> **Given request**: Turn the lines of data below into a numbered list, leaving out any blank lines.

[A run of records]
-=-=-=-=-

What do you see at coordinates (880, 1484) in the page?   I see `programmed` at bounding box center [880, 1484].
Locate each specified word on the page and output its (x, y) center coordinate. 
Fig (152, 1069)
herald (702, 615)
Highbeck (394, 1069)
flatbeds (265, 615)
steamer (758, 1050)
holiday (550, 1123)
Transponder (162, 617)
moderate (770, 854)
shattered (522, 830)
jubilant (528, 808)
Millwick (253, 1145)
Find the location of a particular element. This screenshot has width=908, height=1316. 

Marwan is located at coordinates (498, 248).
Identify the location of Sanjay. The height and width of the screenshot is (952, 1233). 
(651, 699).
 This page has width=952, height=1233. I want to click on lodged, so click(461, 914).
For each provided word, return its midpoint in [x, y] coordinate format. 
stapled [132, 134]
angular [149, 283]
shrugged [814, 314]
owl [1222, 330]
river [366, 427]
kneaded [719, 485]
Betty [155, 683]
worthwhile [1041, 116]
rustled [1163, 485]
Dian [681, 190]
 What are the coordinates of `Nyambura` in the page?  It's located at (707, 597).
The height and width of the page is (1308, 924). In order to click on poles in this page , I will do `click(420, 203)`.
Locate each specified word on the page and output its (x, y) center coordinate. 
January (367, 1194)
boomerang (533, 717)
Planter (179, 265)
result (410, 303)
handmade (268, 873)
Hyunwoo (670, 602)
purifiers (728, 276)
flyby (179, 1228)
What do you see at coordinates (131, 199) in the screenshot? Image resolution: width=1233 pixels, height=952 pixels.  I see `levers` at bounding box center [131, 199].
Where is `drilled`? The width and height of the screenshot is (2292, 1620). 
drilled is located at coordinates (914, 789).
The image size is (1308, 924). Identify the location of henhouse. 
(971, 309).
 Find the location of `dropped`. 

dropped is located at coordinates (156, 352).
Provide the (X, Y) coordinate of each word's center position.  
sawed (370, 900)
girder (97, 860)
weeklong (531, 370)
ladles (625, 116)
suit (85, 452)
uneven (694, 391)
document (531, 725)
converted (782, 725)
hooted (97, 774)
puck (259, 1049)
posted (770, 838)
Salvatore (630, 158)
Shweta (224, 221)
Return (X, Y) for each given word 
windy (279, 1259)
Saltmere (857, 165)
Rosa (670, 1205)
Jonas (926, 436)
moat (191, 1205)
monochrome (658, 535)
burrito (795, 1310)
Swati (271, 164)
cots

-=-=-=-=-

> **Solution to the exercise**:
1. What do you see at coordinates (880, 1484) in the page?   I see `programmed` at bounding box center [880, 1484].
2. Locate each specified word on the page and output its (x, y) center coordinate. 
3. Fig (152, 1069)
4. herald (702, 615)
5. Highbeck (394, 1069)
6. flatbeds (265, 615)
7. steamer (758, 1050)
8. holiday (550, 1123)
9. Transponder (162, 617)
10. moderate (770, 854)
11. shattered (522, 830)
12. jubilant (528, 808)
13. Millwick (253, 1145)
14. Find the location of a particular element. This screenshot has width=908, height=1316. 
15. Marwan is located at coordinates (498, 248).
16. Identify the location of Sanjay. The height and width of the screenshot is (952, 1233). 
17. (651, 699).
18.  This page has width=952, height=1233. I want to click on lodged, so click(461, 914).
19. For each provided word, return its midpoint in [x, y] coordinate format. 
20. stapled [132, 134]
21. angular [149, 283]
22. shrugged [814, 314]
23. owl [1222, 330]
24. river [366, 427]
25. kneaded [719, 485]
26. Betty [155, 683]
27. worthwhile [1041, 116]
28. rustled [1163, 485]
29. Dian [681, 190]
30.  What are the coordinates of `Nyambura` in the page?  It's located at (707, 597).
31. The height and width of the page is (1308, 924). In order to click on poles in this page , I will do `click(420, 203)`.
32. Locate each specified word on the page and output its (x, y) center coordinate. 
33. January (367, 1194)
34. boomerang (533, 717)
35. Planter (179, 265)
36. result (410, 303)
37. handmade (268, 873)
38. Hyunwoo (670, 602)
39. purifiers (728, 276)
40. flyby (179, 1228)
41. What do you see at coordinates (131, 199) in the screenshot? Image resolution: width=1233 pixels, height=952 pixels.  I see `levers` at bounding box center [131, 199].
42. Where is `drilled`? The width and height of the screenshot is (2292, 1620). 
43. drilled is located at coordinates (914, 789).
44. The image size is (1308, 924). Identify the location of henhouse. 
45. (971, 309).
46.  Find the location of `dropped`. 
47. dropped is located at coordinates (156, 352).
48. Provide the (X, Y) coordinate of each word's center position.  
49. sawed (370, 900)
50. girder (97, 860)
51. weeklong (531, 370)
52. ladles (625, 116)
53. suit (85, 452)
54. uneven (694, 391)
55. document (531, 725)
56. converted (782, 725)
57. hooted (97, 774)
58. puck (259, 1049)
59. posted (770, 838)
60. Salvatore (630, 158)
61. Shweta (224, 221)
62. Return (X, Y) for each given word 
63. windy (279, 1259)
64. Saltmere (857, 165)
65. Rosa (670, 1205)
66. Jonas (926, 436)
67. moat (191, 1205)
68. monochrome (658, 535)
69. burrito (795, 1310)
70. Swati (271, 164)
71. cots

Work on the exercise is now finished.